INSTRUCTIONS FOR THE TASK
Repeat the records below verbatim and include no pictures.
━━━ WORKING DATA ━━━
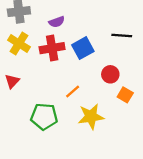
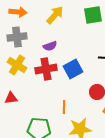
red triangle: (12, 81) -> (11, 98), turned 40
orange line: (73, 91) -> (64, 107), turned -48

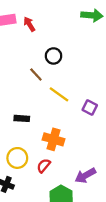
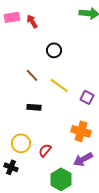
brown line: (36, 75) -> (32, 75), moved
black rectangle: (22, 118) -> (34, 107), moved
orange cross: (54, 139) -> (81, 131), moved

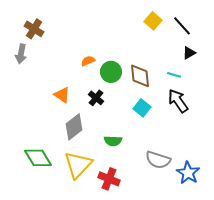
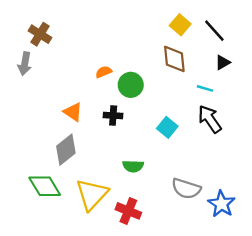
brown diamond: (140, 76) -> (174, 59), moved
black cross: (96, 98) -> (113, 116), turned -35
gray diamond: (74, 127) -> (66, 150), moved

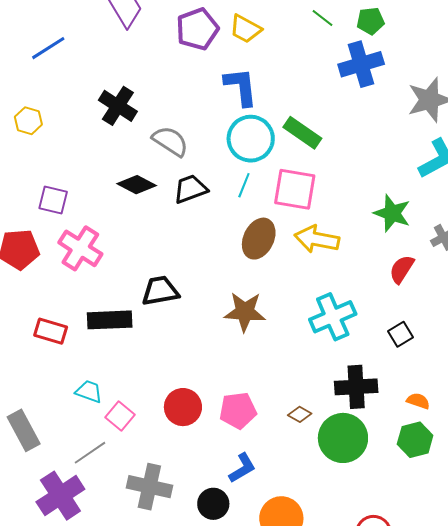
━━━
TASK RESULT
red triangle: (12, 81) -> (11, 98), turned 40
orange line: (73, 91) -> (64, 107), turned -48

brown line: (36, 75) -> (32, 75), moved
black rectangle: (22, 118) -> (34, 107), moved
orange cross: (54, 139) -> (81, 131), moved

brown diamond: (140, 76) -> (174, 59), moved
black cross: (96, 98) -> (113, 116), turned -35
gray diamond: (74, 127) -> (66, 150), moved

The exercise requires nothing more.